EXERCISE PROMPT >> Write out the whole listing again, exactly.

RAW DATA >>
________________________
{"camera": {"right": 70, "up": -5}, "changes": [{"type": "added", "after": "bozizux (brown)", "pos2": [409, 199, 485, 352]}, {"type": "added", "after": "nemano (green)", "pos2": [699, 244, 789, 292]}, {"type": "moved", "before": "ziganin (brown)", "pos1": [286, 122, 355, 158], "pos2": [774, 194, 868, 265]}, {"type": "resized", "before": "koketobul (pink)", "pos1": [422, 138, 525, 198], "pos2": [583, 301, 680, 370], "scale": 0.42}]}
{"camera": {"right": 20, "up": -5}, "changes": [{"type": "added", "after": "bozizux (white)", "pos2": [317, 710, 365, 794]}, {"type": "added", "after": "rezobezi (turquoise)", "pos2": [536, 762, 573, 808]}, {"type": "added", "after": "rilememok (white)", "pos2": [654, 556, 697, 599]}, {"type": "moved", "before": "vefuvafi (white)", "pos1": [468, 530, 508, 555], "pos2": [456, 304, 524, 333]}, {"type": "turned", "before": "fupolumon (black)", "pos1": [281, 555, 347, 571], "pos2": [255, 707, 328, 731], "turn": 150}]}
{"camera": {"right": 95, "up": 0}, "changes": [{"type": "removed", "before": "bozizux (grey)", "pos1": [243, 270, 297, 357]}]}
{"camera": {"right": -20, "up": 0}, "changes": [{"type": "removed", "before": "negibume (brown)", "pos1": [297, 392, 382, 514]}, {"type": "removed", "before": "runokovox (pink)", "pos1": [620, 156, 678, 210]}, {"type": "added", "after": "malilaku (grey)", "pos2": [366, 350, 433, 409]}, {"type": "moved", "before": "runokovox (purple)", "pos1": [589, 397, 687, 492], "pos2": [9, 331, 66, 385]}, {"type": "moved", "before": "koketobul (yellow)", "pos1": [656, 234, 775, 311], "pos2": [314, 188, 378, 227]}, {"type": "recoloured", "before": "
________________________
RESPONSE >>
{"camera": {"right": 70, "up": -5}, "changes": [{"type": "added", "after": "bozizux (brown)", "pos2": [409, 199, 485, 352]}, {"type": "added", "after": "nemano (green)", "pos2": [699, 244, 789, 292]}, {"type": "moved", "before": "ziganin (brown)", "pos1": [286, 122, 355, 158], "pos2": [774, 194, 868, 265]}, {"type": "resized", "before": "koketobul (pink)", "pos1": [422, 138, 525, 198], "pos2": [583, 301, 680, 370], "scale": 0.42}]}
{"camera": {"right": 20, "up": -5}, "changes": [{"type": "added", "after": "bozizux (white)", "pos2": [317, 710, 365, 794]}, {"type": "added", "after": "rezobezi (turquoise)", "pos2": [536, 762, 573, 808]}, {"type": "added", "after": "rilememok (white)", "pos2": [654, 556, 697, 599]}, {"type": "moved", "before": "vefuvafi (white)", "pos1": [468, 530, 508, 555], "pos2": [456, 304, 524, 333]}, {"type": "turned", "before": "fupolumon (black)", "pos1": [281, 555, 347, 571], "pos2": [255, 707, 328, 731], "turn": 150}]}
{"camera": {"right": 95, "up": 0}, "changes": [{"type": "removed", "before": "bozizux (grey)", "pos1": [243, 270, 297, 357]}]}
{"camera": {"right": -20, "up": 0}, "changes": [{"type": "removed", "before": "negibume (brown)", "pos1": [297, 392, 382, 514]}, {"type": "removed", "before": "runokovox (pink)", "pos1": [620, 156, 678, 210]}, {"type": "added", "after": "malilaku (grey)", "pos2": [366, 350, 433, 409]}, {"type": "moved", "before": "runokovox (purple)", "pos1": [589, 397, 687, 492], "pos2": [9, 331, 66, 385]}, {"type": "moved", "before": "koketobul (yellow)", "pos1": [656, 234, 775, 311], "pos2": [314, 188, 378, 227]}, {"type": "recoloured", "before": "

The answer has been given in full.